*** RECORDS FOR PROCESSING Section Begins ***

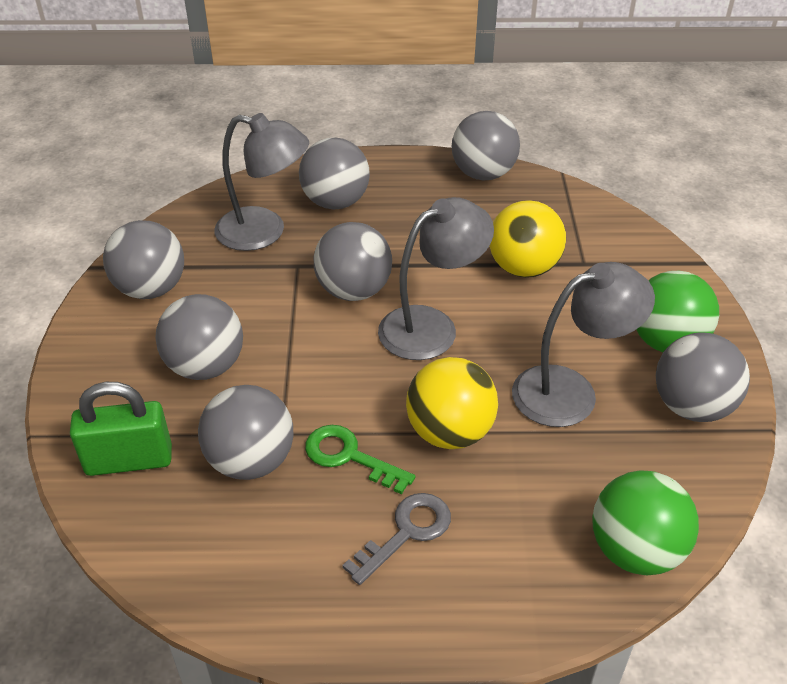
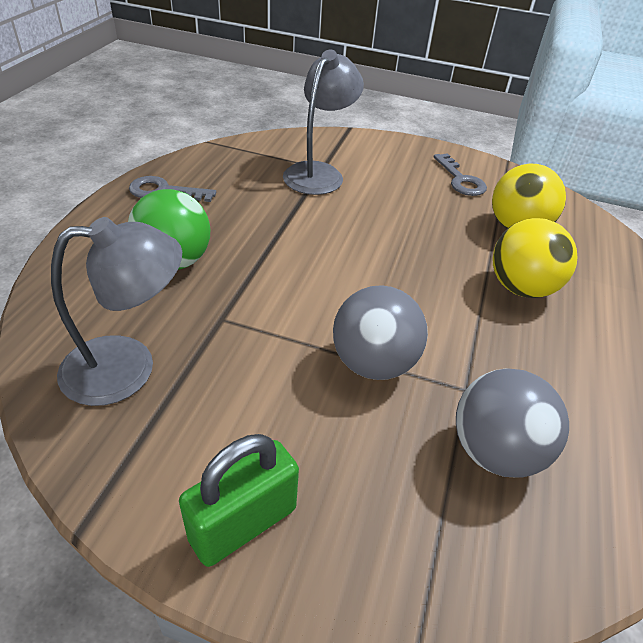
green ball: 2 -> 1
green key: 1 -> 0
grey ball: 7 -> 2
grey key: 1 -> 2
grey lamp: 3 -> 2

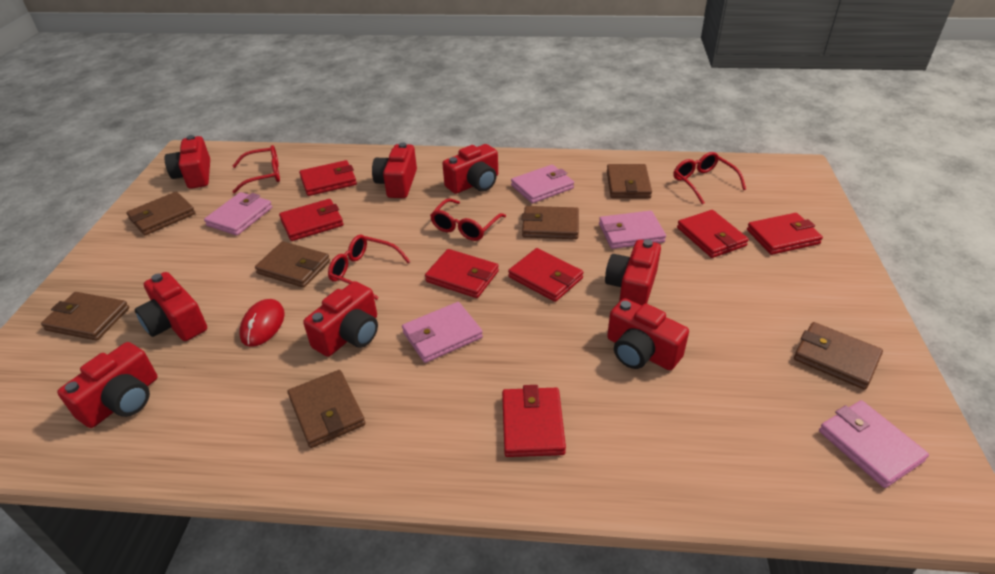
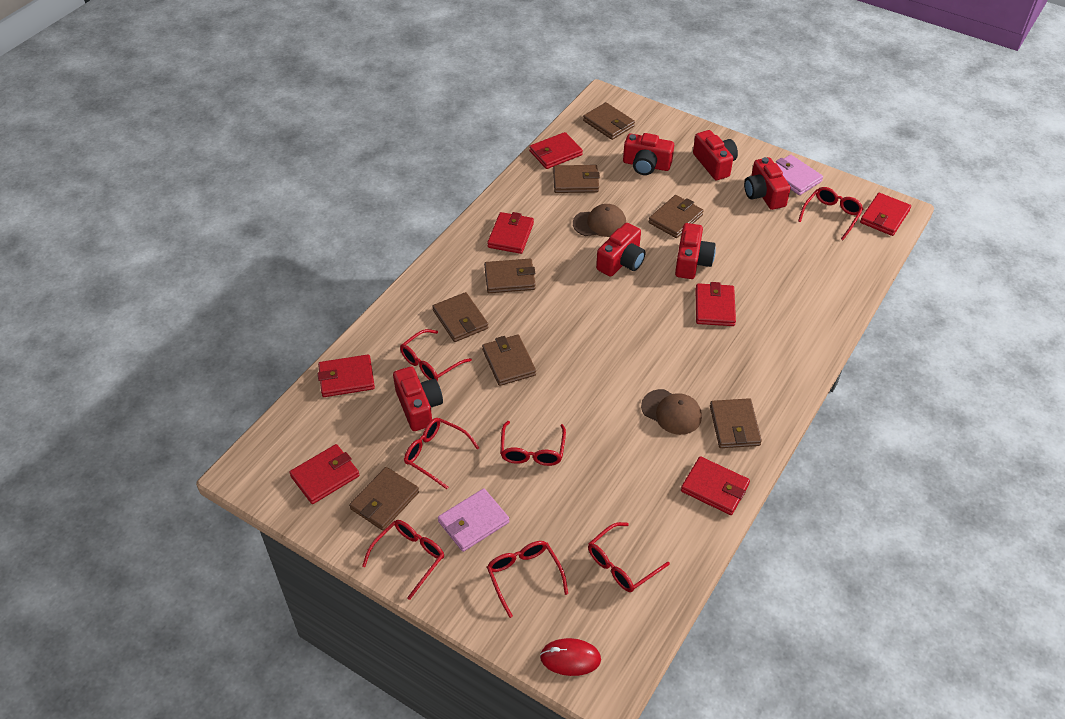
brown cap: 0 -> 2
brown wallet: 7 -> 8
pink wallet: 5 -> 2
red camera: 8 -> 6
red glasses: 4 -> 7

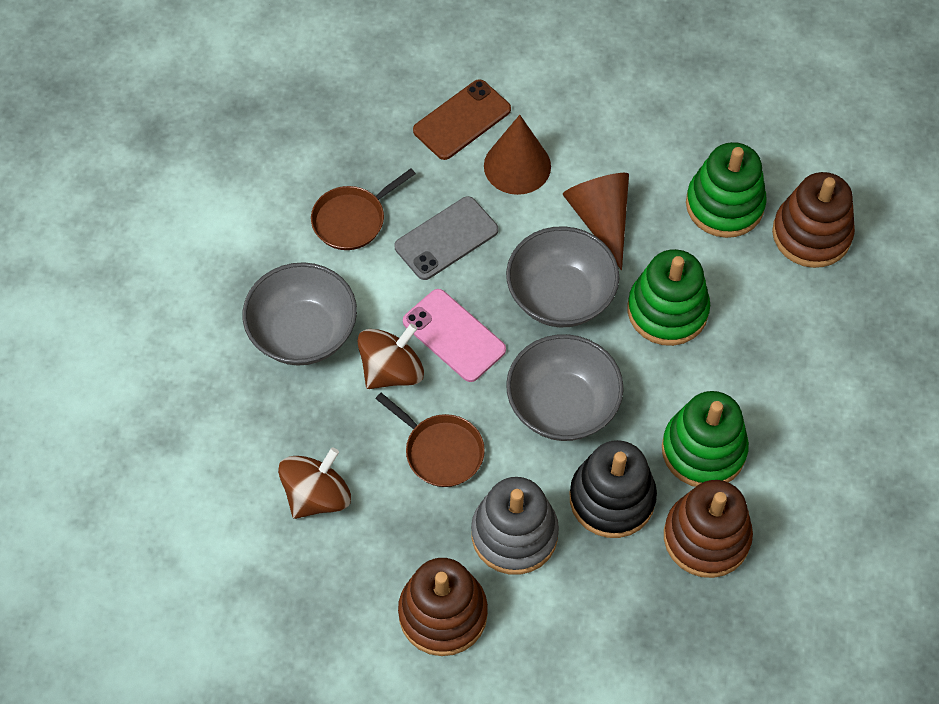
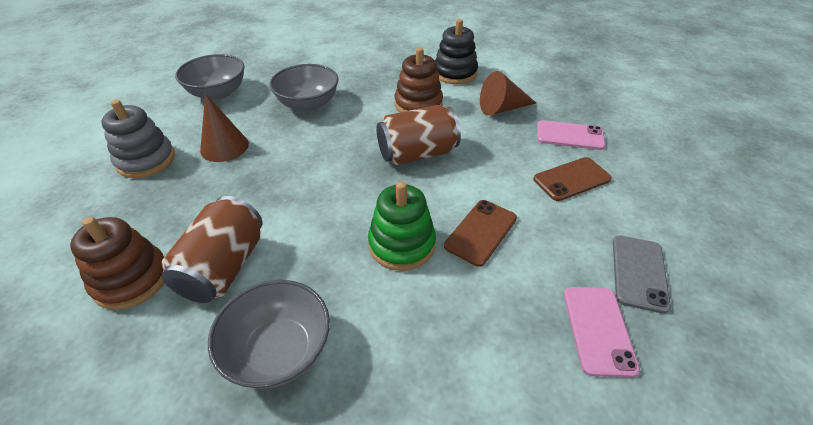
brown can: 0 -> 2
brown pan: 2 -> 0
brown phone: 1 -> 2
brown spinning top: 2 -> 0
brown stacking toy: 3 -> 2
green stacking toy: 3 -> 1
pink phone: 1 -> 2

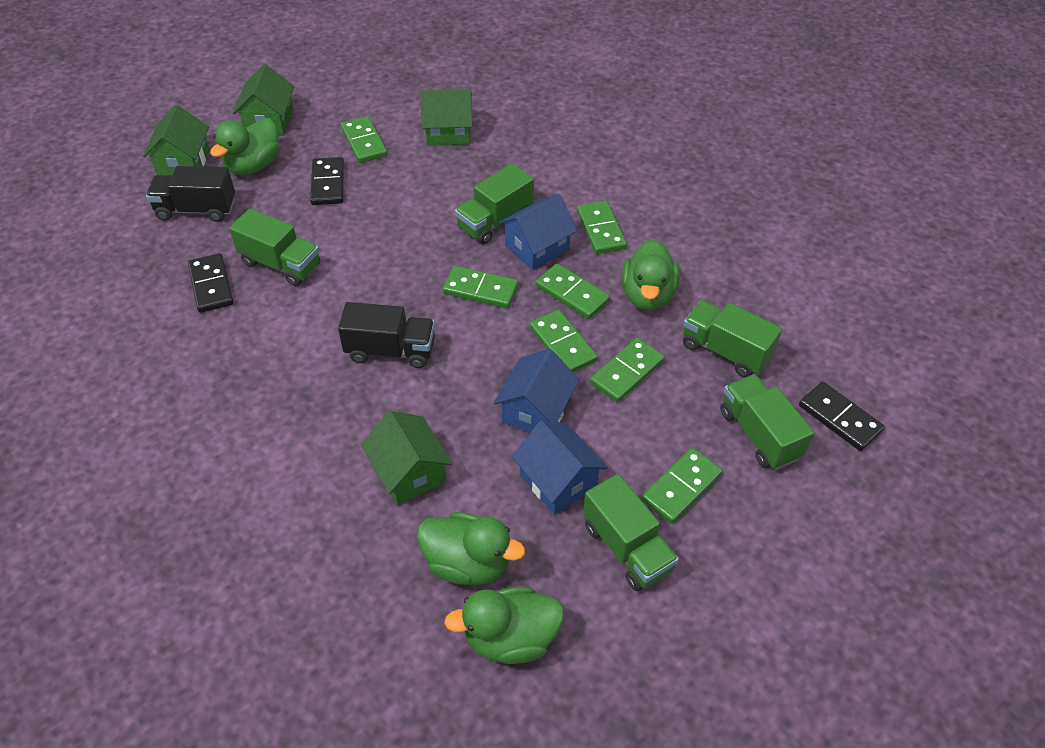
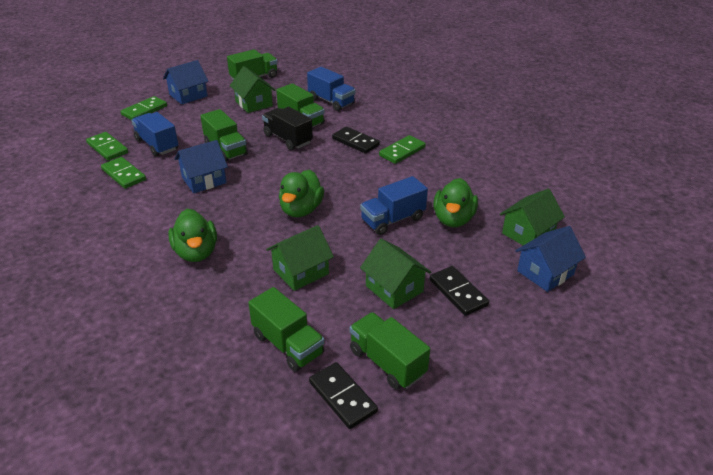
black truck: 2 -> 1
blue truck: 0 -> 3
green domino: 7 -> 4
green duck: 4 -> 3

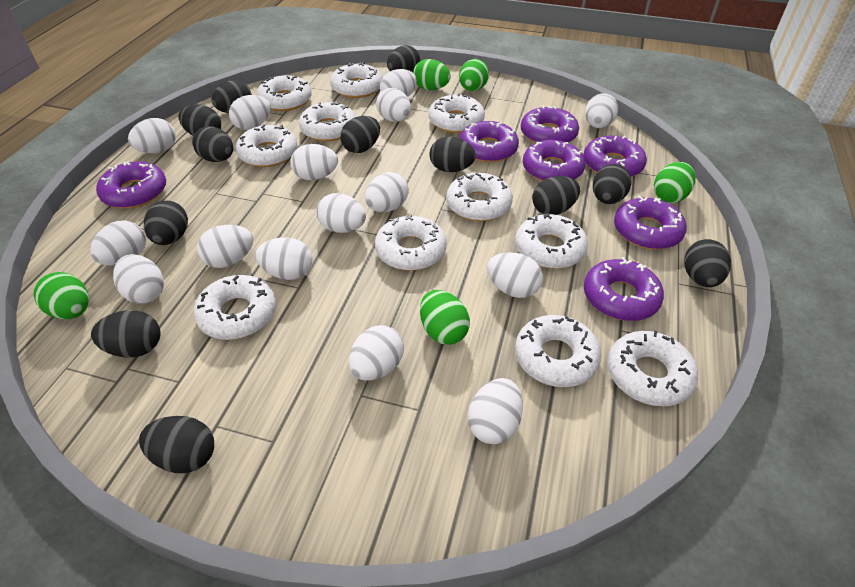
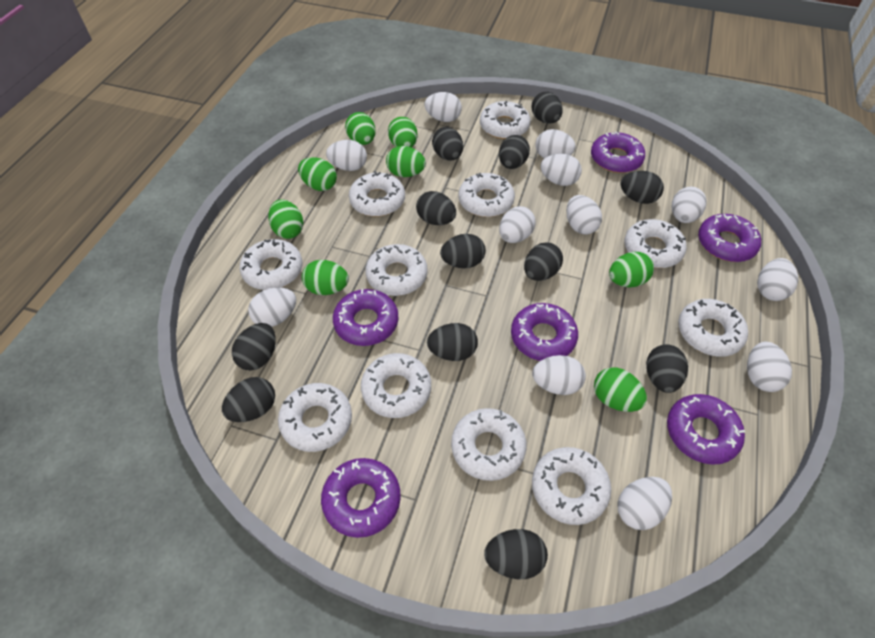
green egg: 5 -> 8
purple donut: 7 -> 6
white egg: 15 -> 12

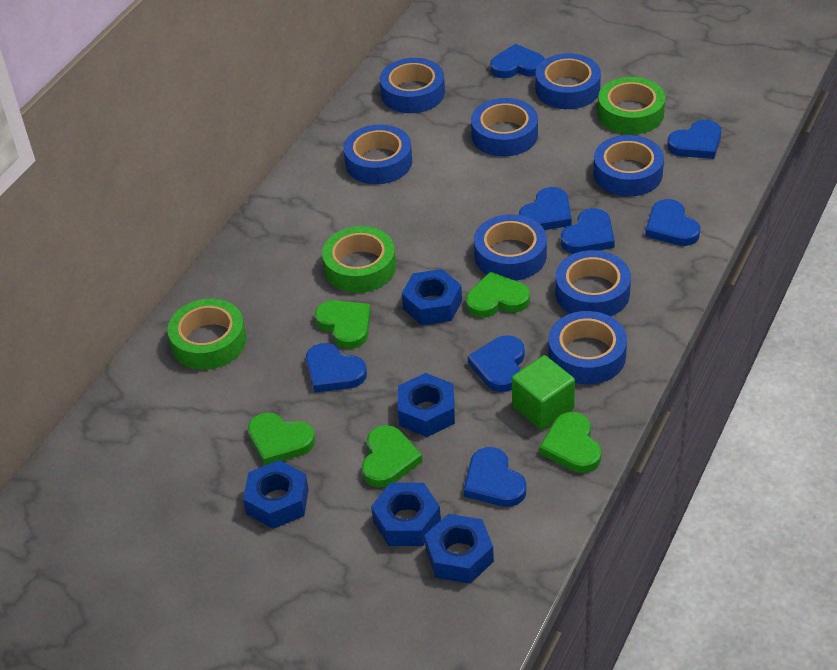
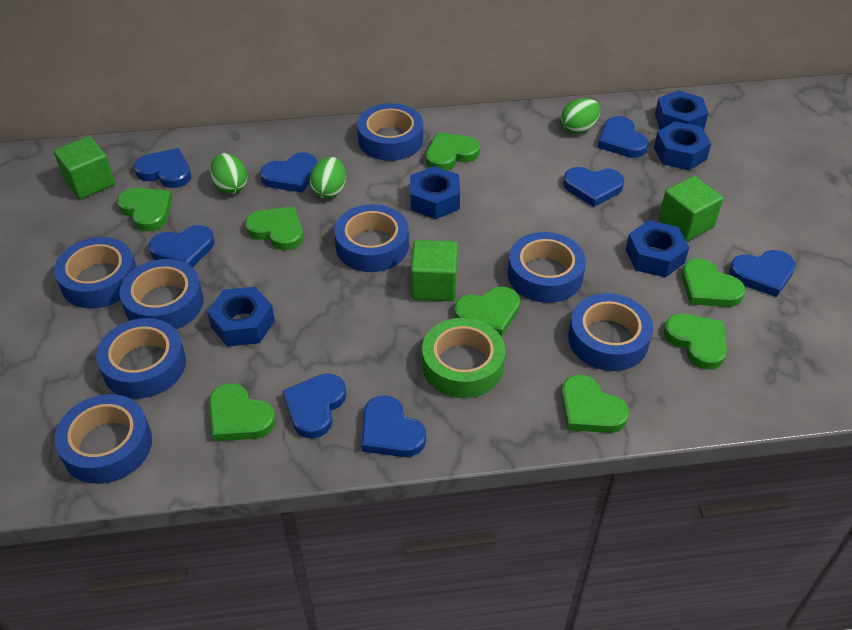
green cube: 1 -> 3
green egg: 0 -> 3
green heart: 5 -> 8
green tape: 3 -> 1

*** RECORDS FOR PROCESSING Section Ends ***

What this exercise asks for is every line of the data above with the word "green".

green ball: 2 -> 1
green key: 1 -> 0
green stacking toy: 3 -> 1
green domino: 7 -> 4
green duck: 4 -> 3
green egg: 5 -> 8
green cube: 1 -> 3
green egg: 0 -> 3
green heart: 5 -> 8
green tape: 3 -> 1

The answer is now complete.